**TASK TO COMPLETE:** Starting at the line that contains "(326, 396) = (266, 317): turquoise", print every remaining line of the entries, unchanged, and output nothing more.

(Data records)
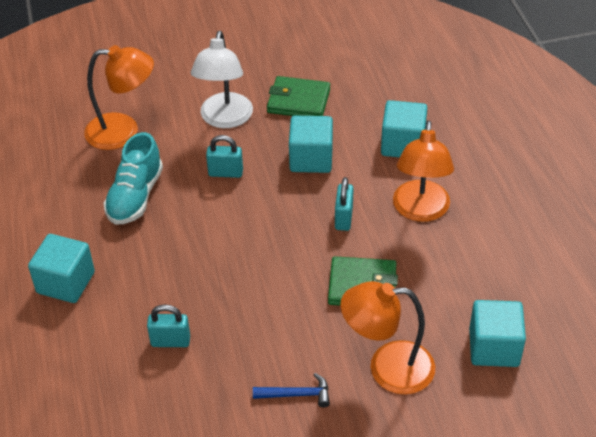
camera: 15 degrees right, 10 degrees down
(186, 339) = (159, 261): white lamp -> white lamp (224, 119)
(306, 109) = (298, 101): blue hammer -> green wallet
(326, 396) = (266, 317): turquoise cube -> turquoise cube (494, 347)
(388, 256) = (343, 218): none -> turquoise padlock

**PROBLEM SOLUTION:**
(326, 396) = (266, 317): turquoise cube -> turquoise cube (494, 347)
(388, 256) = (343, 218): none -> turquoise padlock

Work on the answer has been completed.